[DIRECTIONS FOR THIS TASK]:
In the material below, count the lines with the word "camera" and state that number only.

----

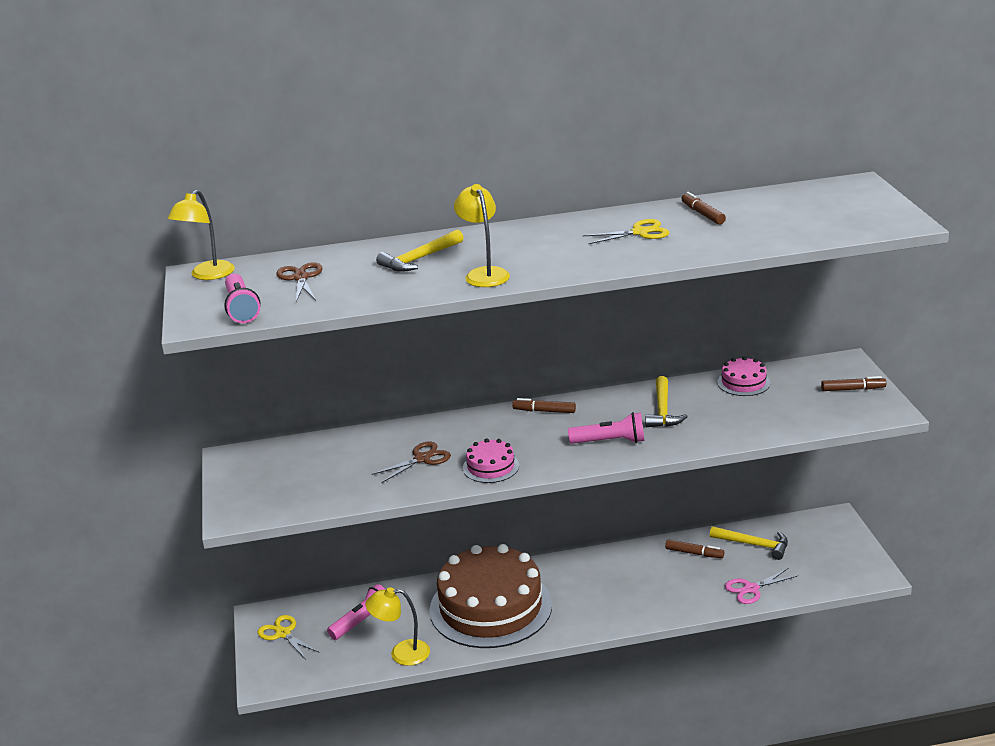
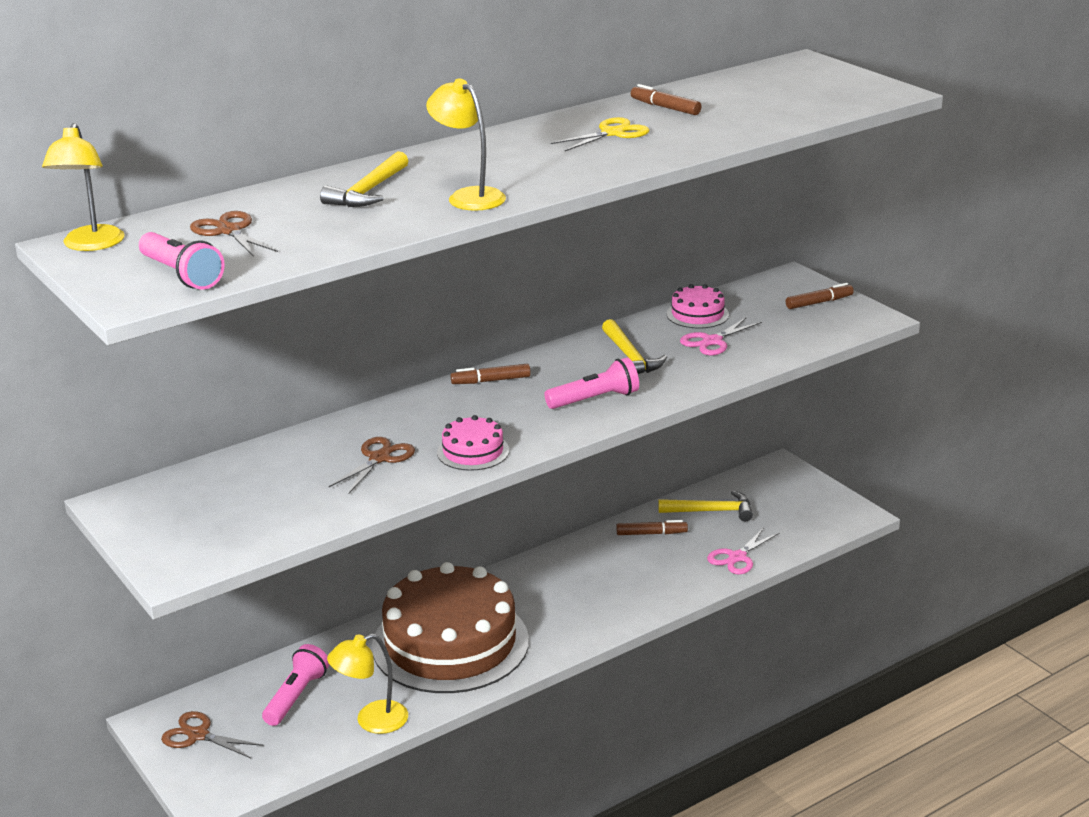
camera: 25 degrees left, 0 degrees up
(283, 633) = (198, 735): yellow scissors -> brown scissors
(738, 408) = (712, 341): none -> pink scissors

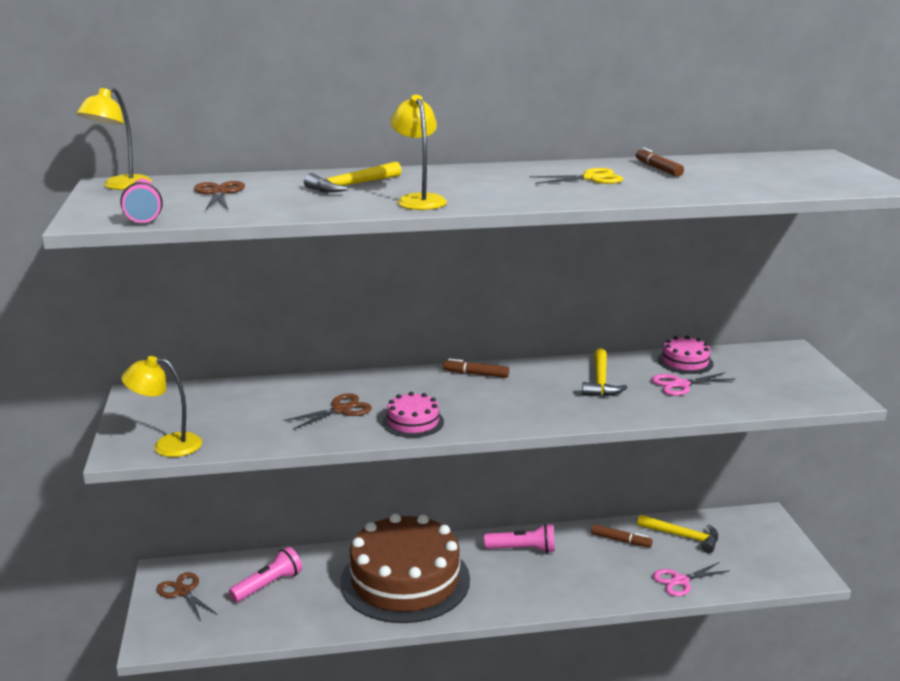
camera: 25 degrees right, 5 degrees down
(371, 721) = (304, 622): yellow lamp -> yellow lamp (167, 445)
(594, 399) = (543, 406): pink flashlight -> pink flashlight (522, 549)
(819, 302) = (801, 375): brown marker -> none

----

[RESULT]:
2